Assignment:
Go through the data and count each line that has the string "RADIO". Give that count alone.
╔══
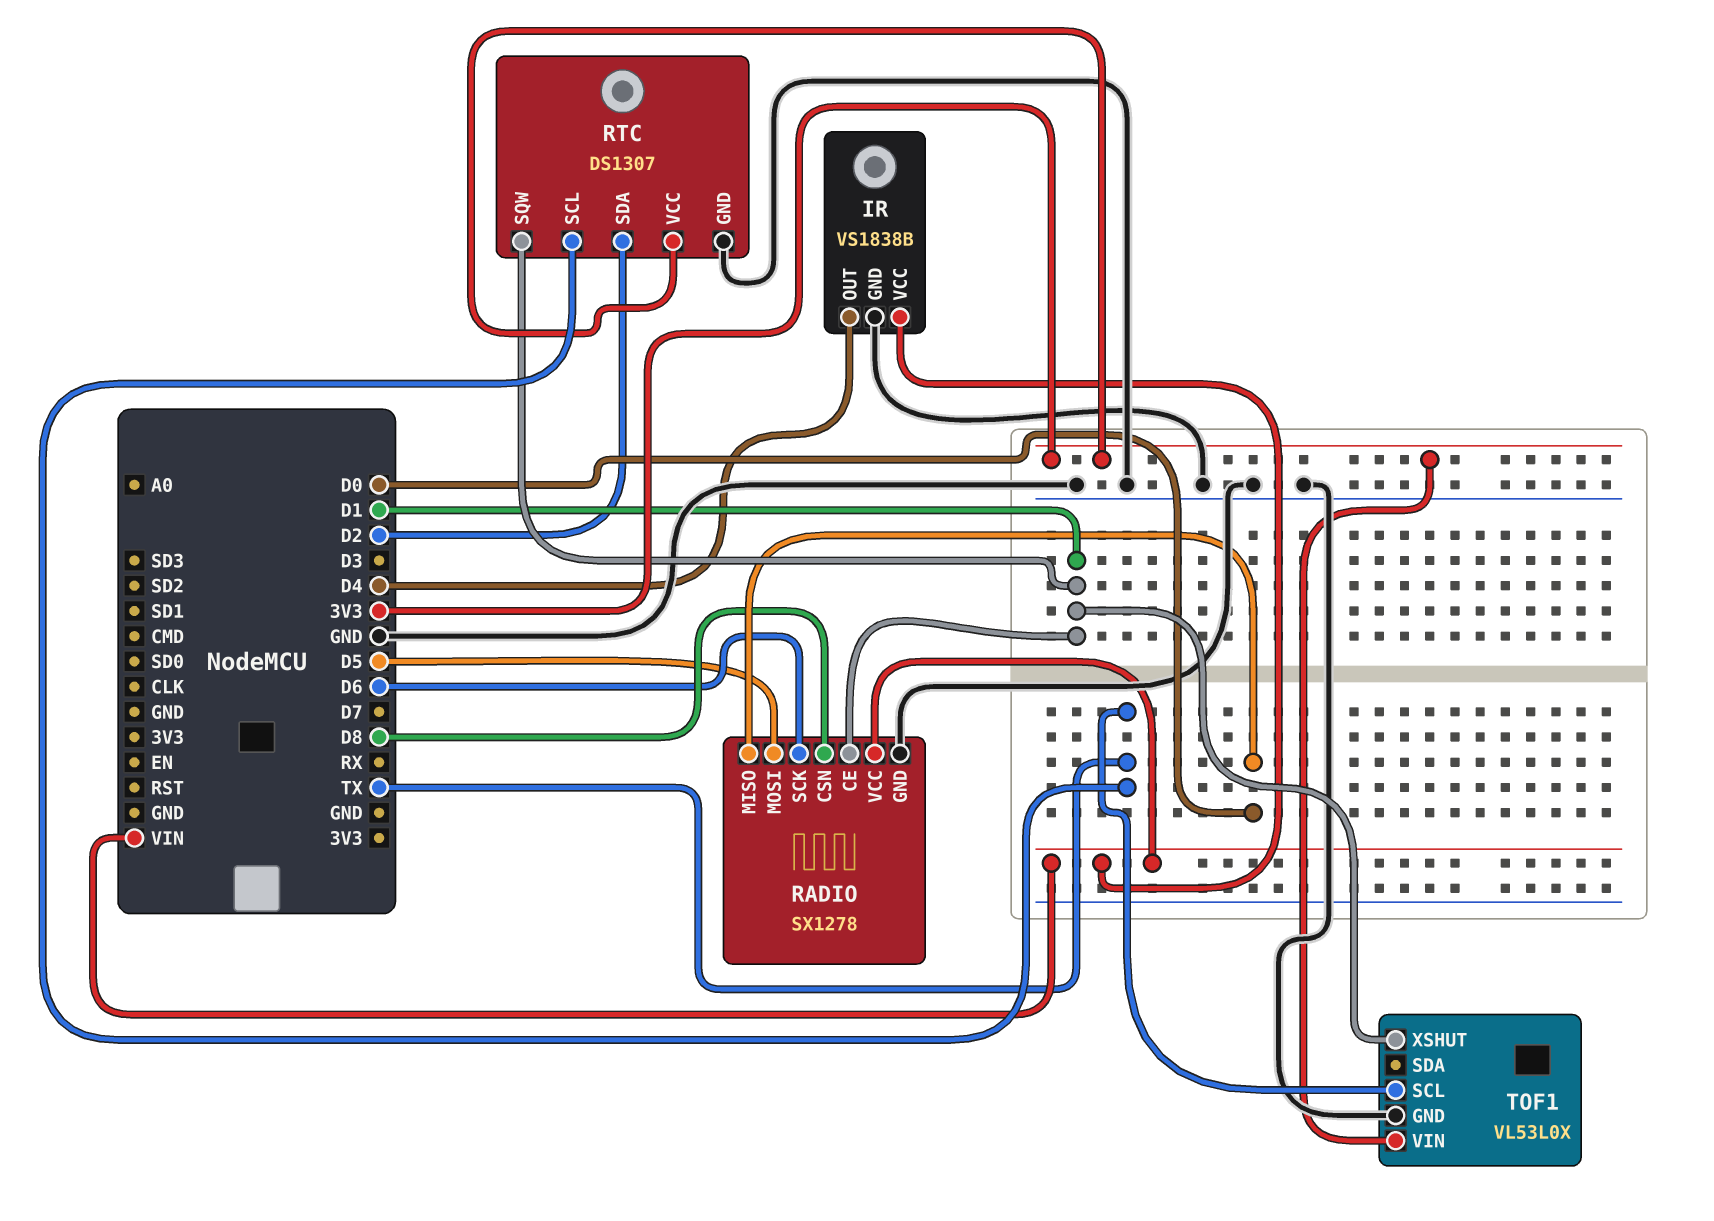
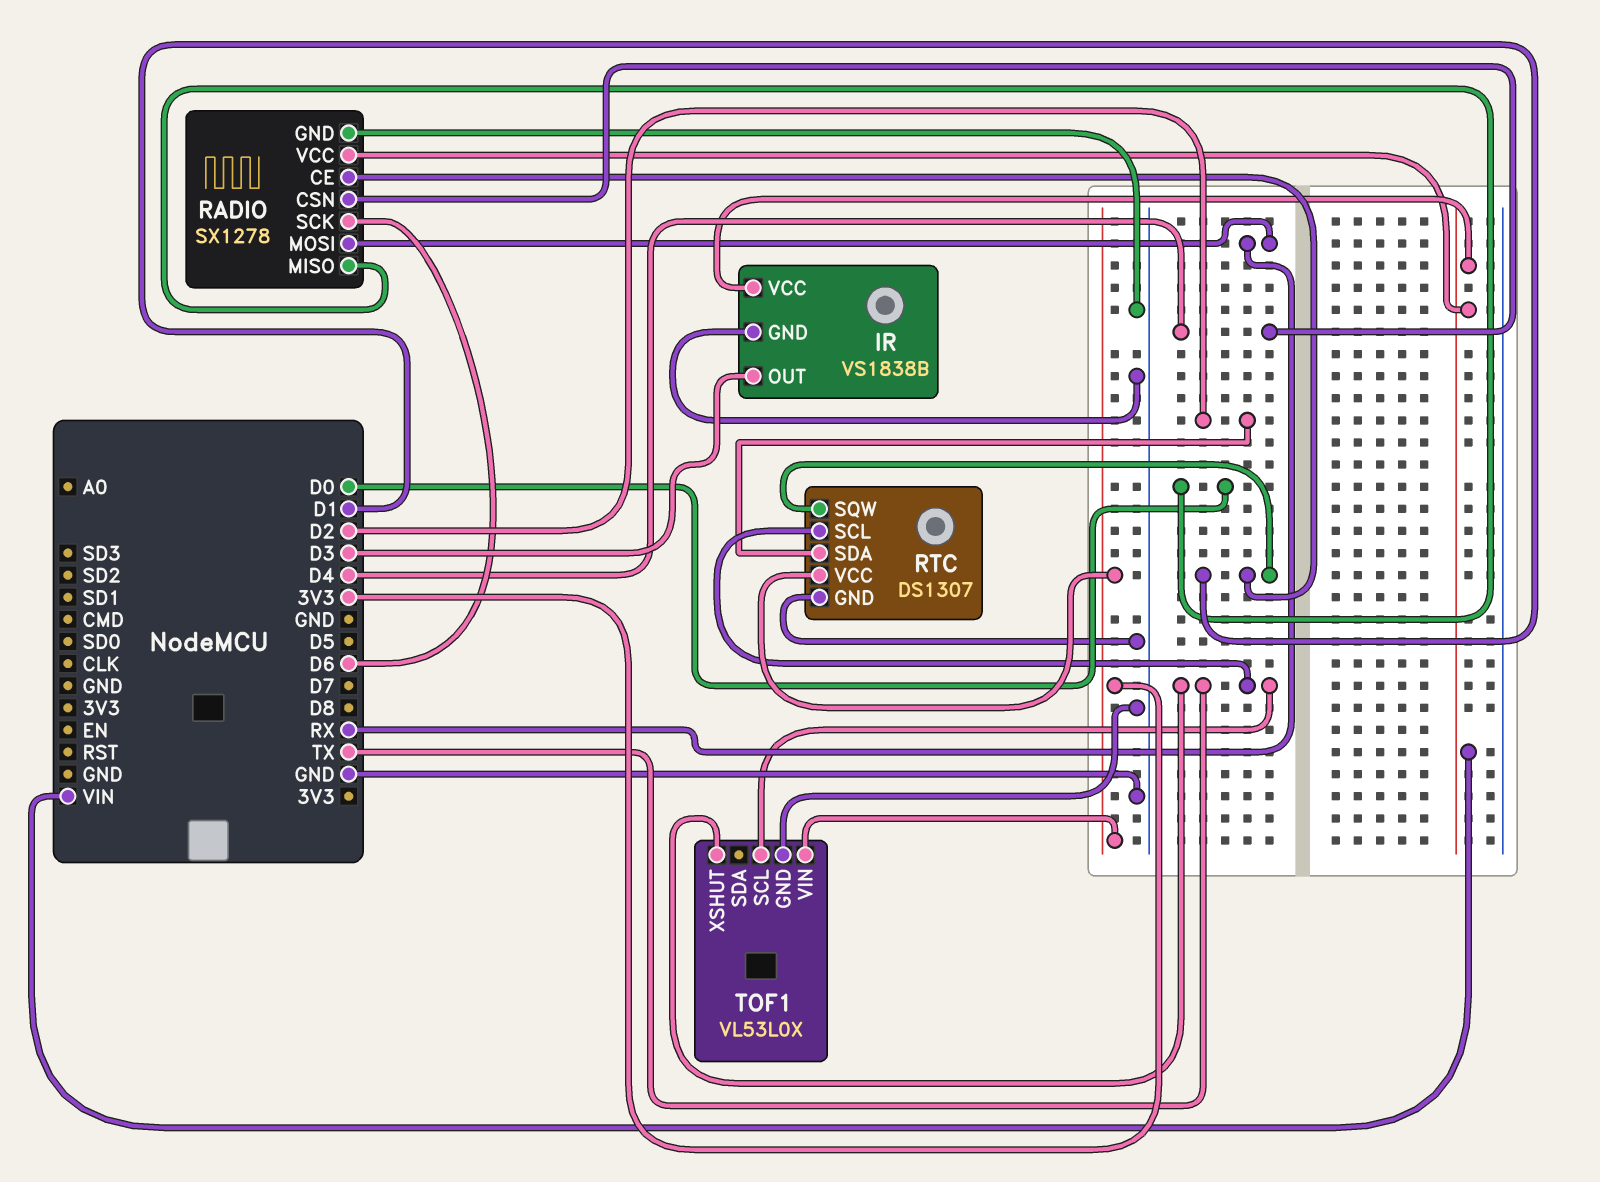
IR pin OUT: D4 -> D3
RADIO pin CSN: D8 -> D4
RADIO pin MOSI: D5 -> RX
TOF1 pin XSHUT: D1 -> TX

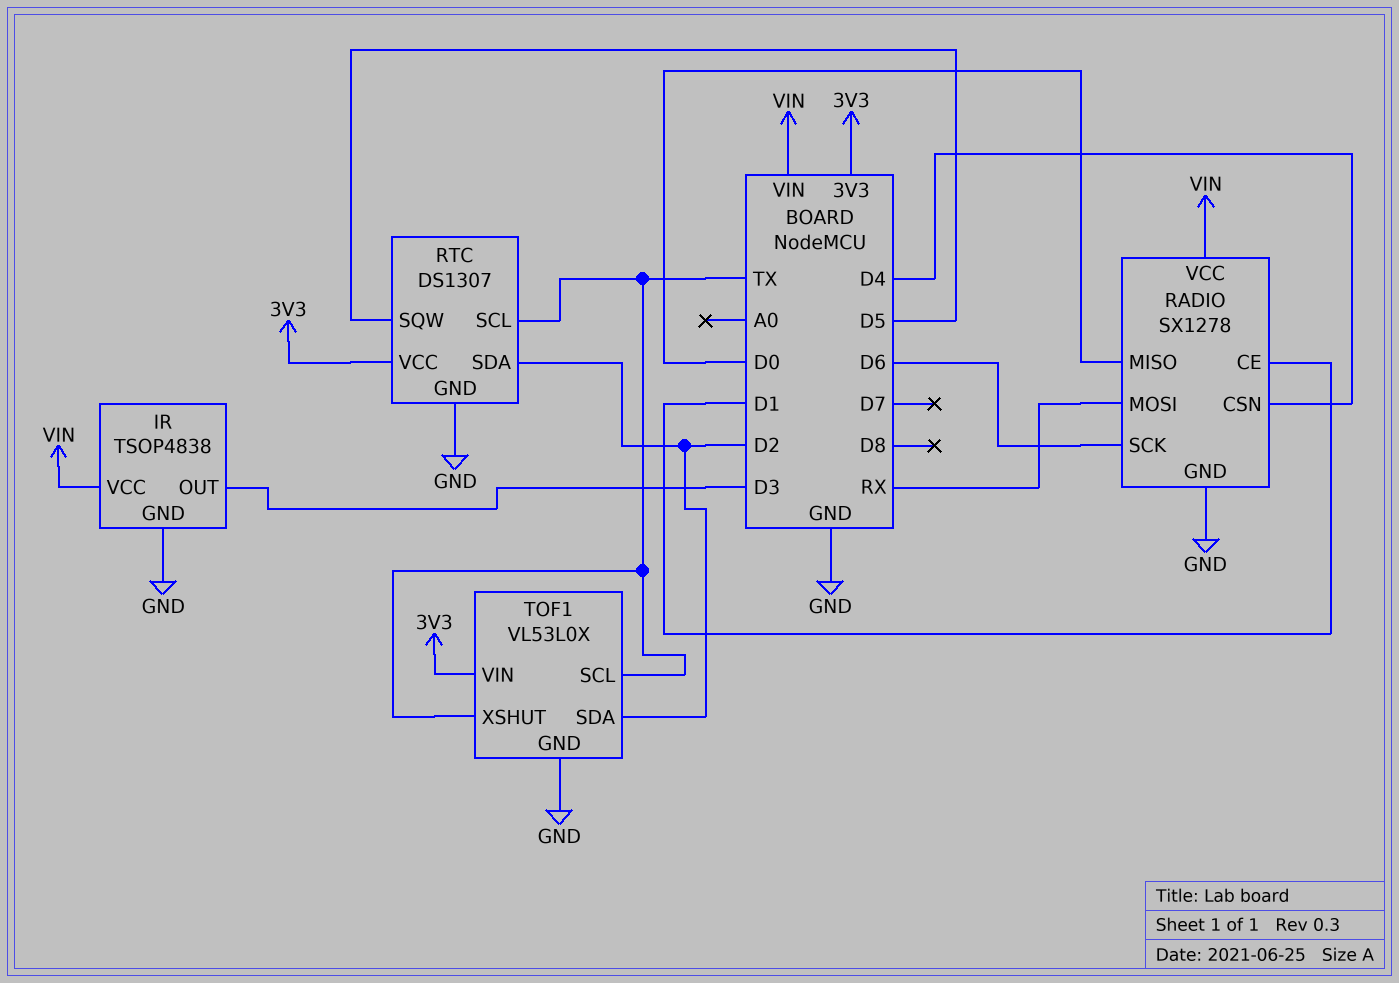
IR: VS1838B -> TSOP4838
RTC pin SQW: D1 -> D5
TOF1 pin SDA: none -> D2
╚══
Result for this exercise:
2